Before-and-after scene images
-------------------------

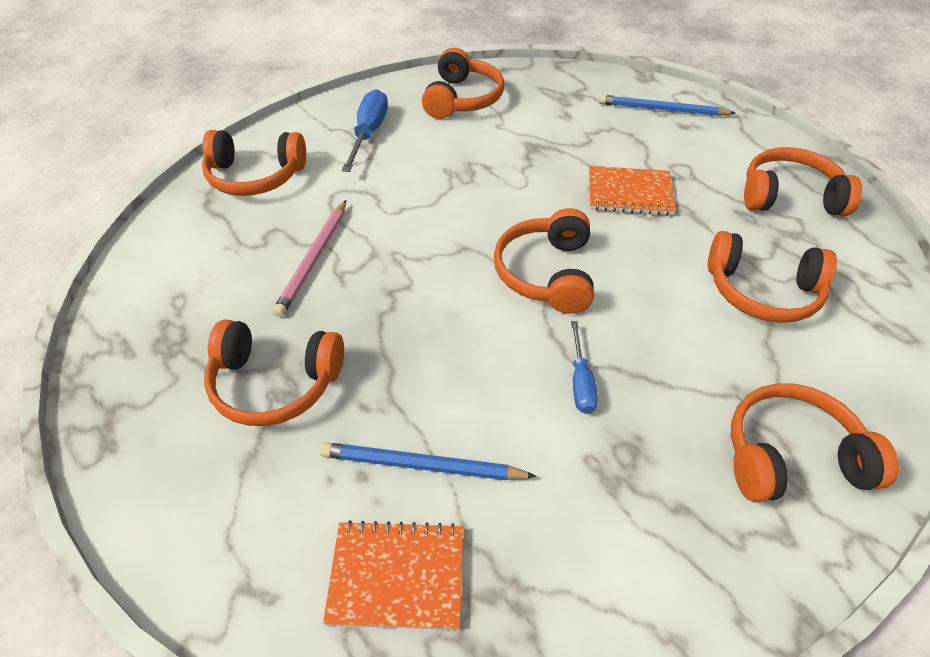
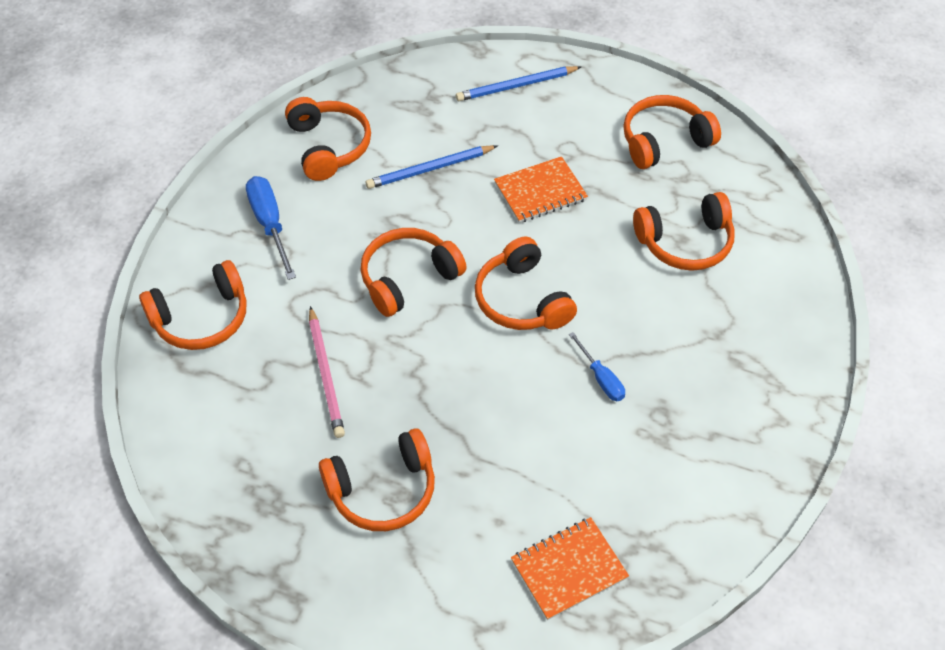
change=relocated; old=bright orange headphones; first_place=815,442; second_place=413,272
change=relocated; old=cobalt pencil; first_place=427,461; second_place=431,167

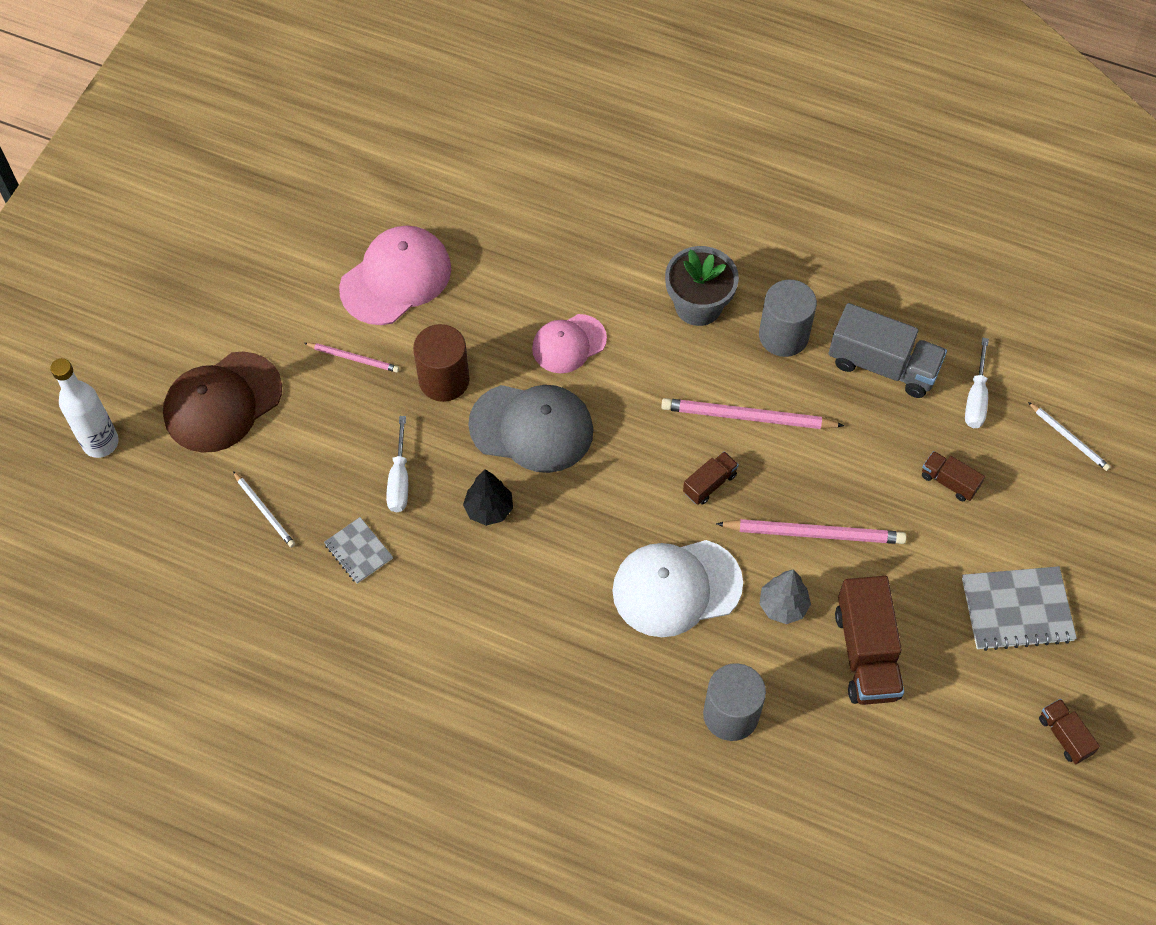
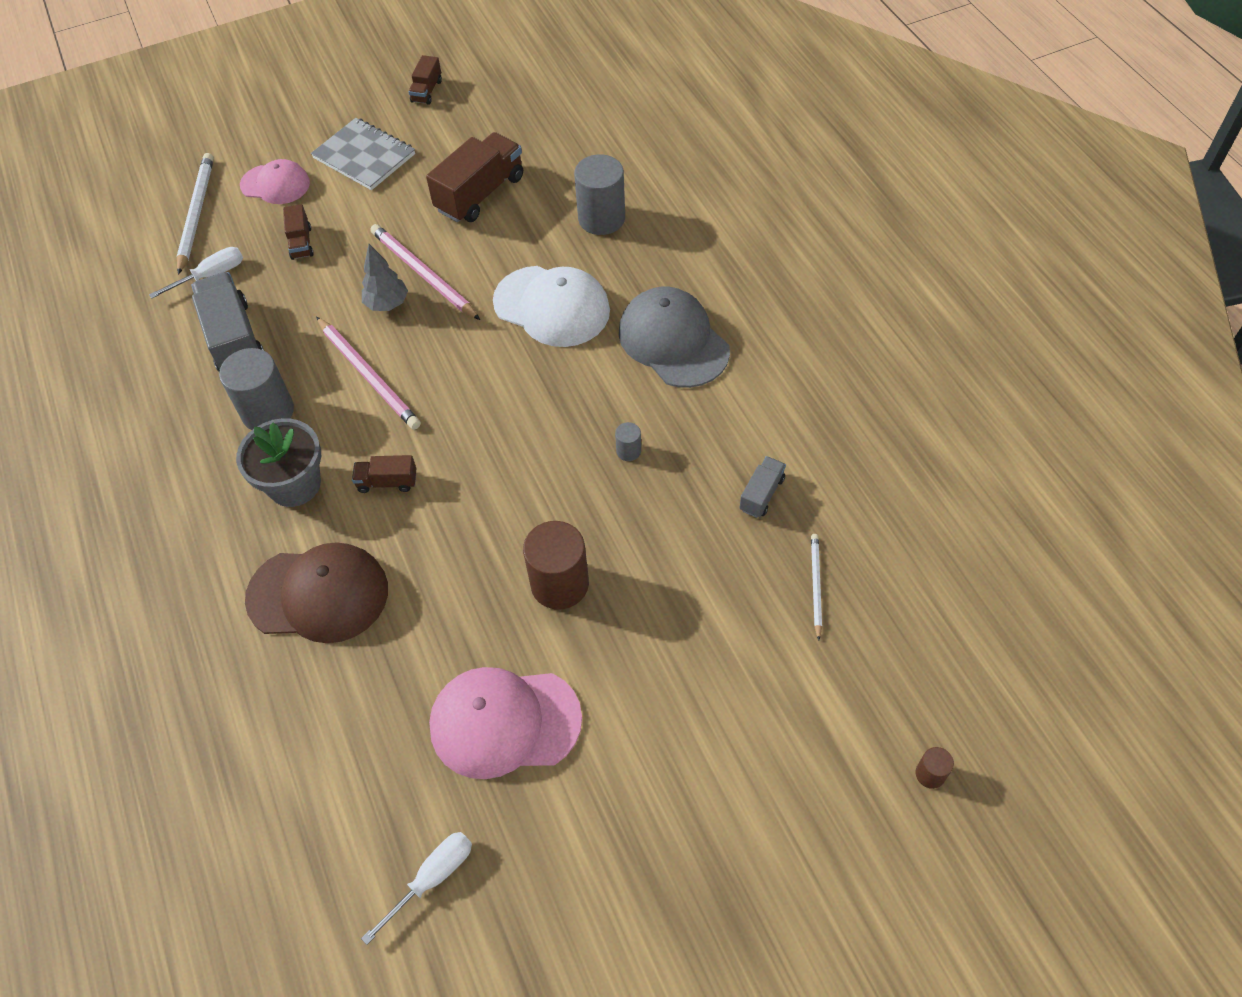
change=relocated; old=rosy cap; first_place=569,343; second_place=275,181
change=missing; old=rosy pencil; first_place=351,358
change=relocated; old=brown cap; first_place=222,402; second_place=316,592
change=exchanged; old=pure white bottle; new=brown cylinder; first_place=84,408; second_place=934,768
change=relocated; old=grey cap; first_place=530,429; second_place=674,337
change=size; old=pure white pencil; first_place=1069,436; second_place=195,214; factor=1.77
change=relocated; old=pure white hand screwdriver; first_place=397,464; second_place=416,888
change=relocated; old=brown truck; first_place=711,478; second_place=384,474
change=exchanged; old=ebony tree; new=grey cylinder; first_place=488,497; second_place=628,441
change=exchanged; old=grey exercise book; new=grey truck; first_place=358,550; second_place=763,487
change=relocated; old=grey tree; first_place=785,596; second_place=385,277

-------------------------

■ **Problem**: Every line from the one containing "change=relocated; old=cobalt pencil;" to the final line of the records must be transcribed exactly, both ends included, with the pictures left out.

■ **Task response**:
change=relocated; old=cobalt pencil; first_place=427,461; second_place=431,167

change=relocated; old=rosy cap; first_place=569,343; second_place=275,181
change=missing; old=rosy pencil; first_place=351,358
change=relocated; old=brown cap; first_place=222,402; second_place=316,592
change=exchanged; old=pure white bottle; new=brown cylinder; first_place=84,408; second_place=934,768
change=relocated; old=grey cap; first_place=530,429; second_place=674,337
change=size; old=pure white pencil; first_place=1069,436; second_place=195,214; factor=1.77
change=relocated; old=pure white hand screwdriver; first_place=397,464; second_place=416,888
change=relocated; old=brown truck; first_place=711,478; second_place=384,474
change=exchanged; old=ebony tree; new=grey cylinder; first_place=488,497; second_place=628,441
change=exchanged; old=grey exercise book; new=grey truck; first_place=358,550; second_place=763,487
change=relocated; old=grey tree; first_place=785,596; second_place=385,277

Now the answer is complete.